#### Work item
Set down, exactly and with no pictures, the line that contains "none -> grey brick I9:K10 level 1" and all lines after it in the listing.
************
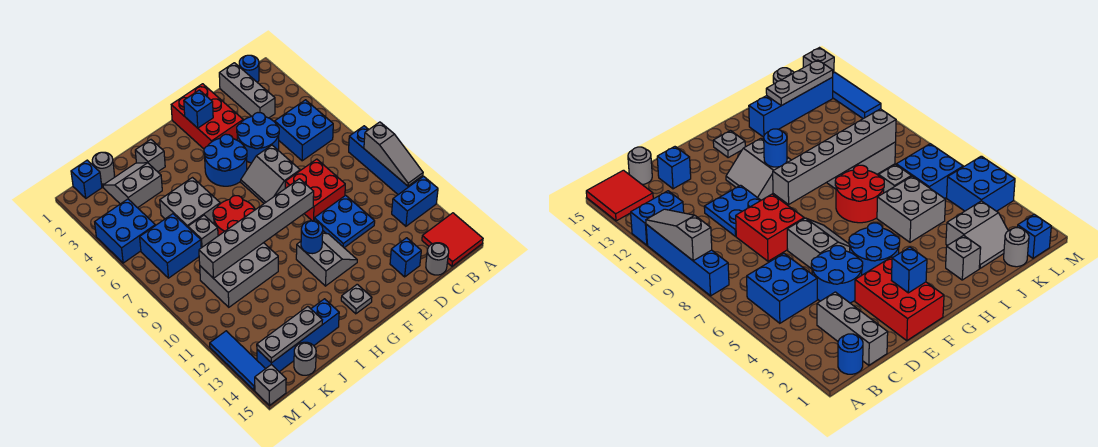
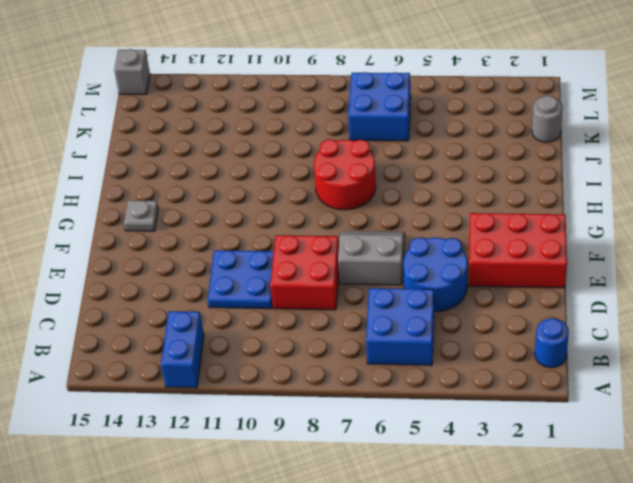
none -> blue brick A8:A11 level 1
none -> red tile A14:B15 level 1
none -> grey brick C1:C3 level 1
none -> grey round brick C15 level 1

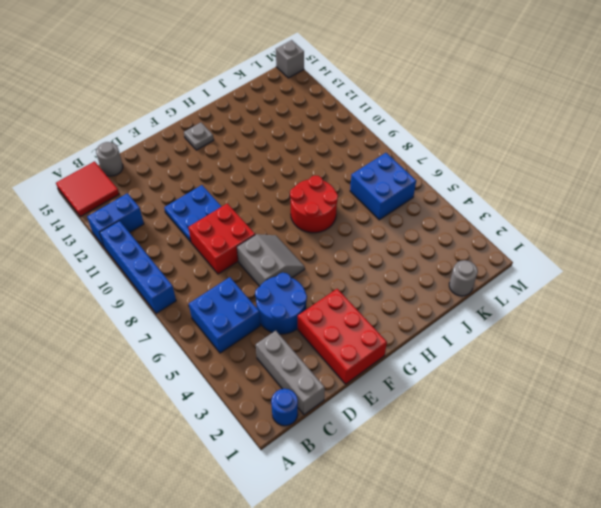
none -> blue brick D14 level 1
none -> blue round brick F4:G5 level 1
none -> grey slope F11:G12 level 1 top G
none -> grey brick I2 level 1

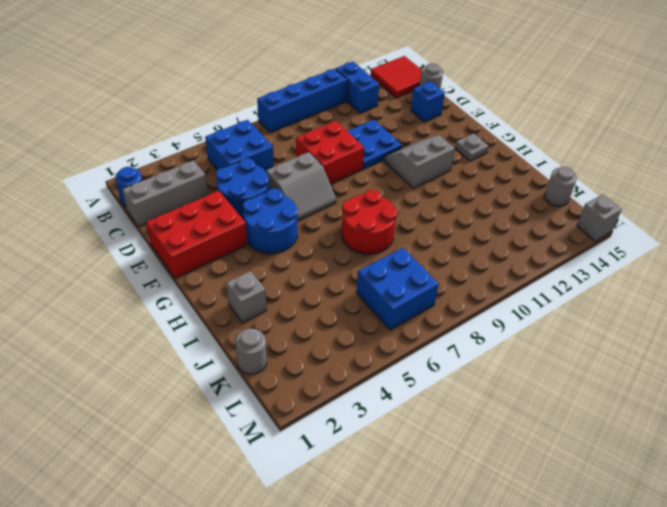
none -> grey brick I5:J6 level 1
none -> grey brick I9:K10 level 1
none -> blue brick I14:L14 level 1
none -> grey slope J2:K3 level 1 top 3

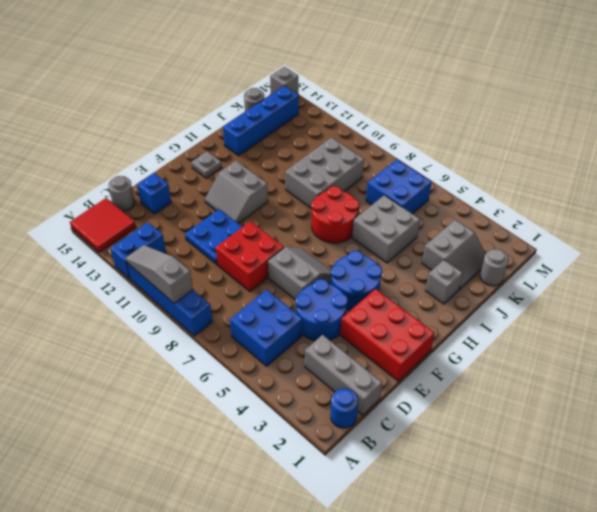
none -> grey brick J7 level 1
none -> blue brick L1 level 1
none -> blue brick L4:M5 level 1
none -> blue tile M12:M14 level 1

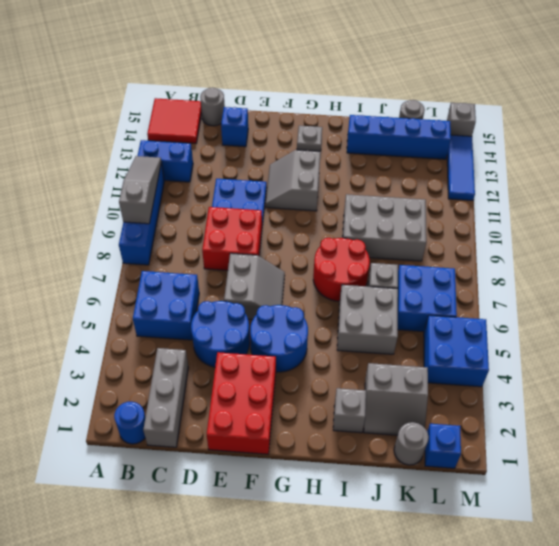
none -> blue brick F2 level 2
none -> grey brick F9:K9 level 2
none -> blue round brick G11 level 2
none -> grey plate J14:L14 level 2

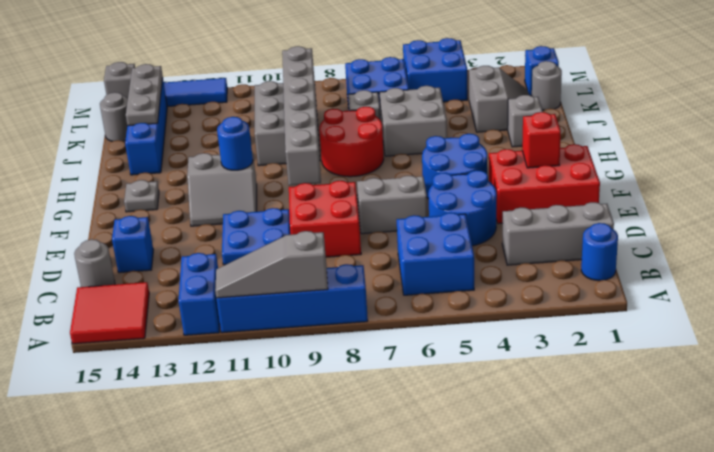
red brick F2 level 2 -> blue brick F2 level 2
************
#### Expected answer
none -> grey brick I9:K10 level 1
none -> blue brick I14:L14 level 1
none -> grey slope J2:K3 level 1 top 3

none -> grey brick J7 level 1
none -> blue brick L1 level 1
none -> blue brick L4:M5 level 1
none -> blue tile M12:M14 level 1

none -> blue brick F2 level 2
none -> grey brick F9:K9 level 2
none -> blue round brick G11 level 2
none -> grey plate J14:L14 level 2

red brick F2 level 2 -> blue brick F2 level 2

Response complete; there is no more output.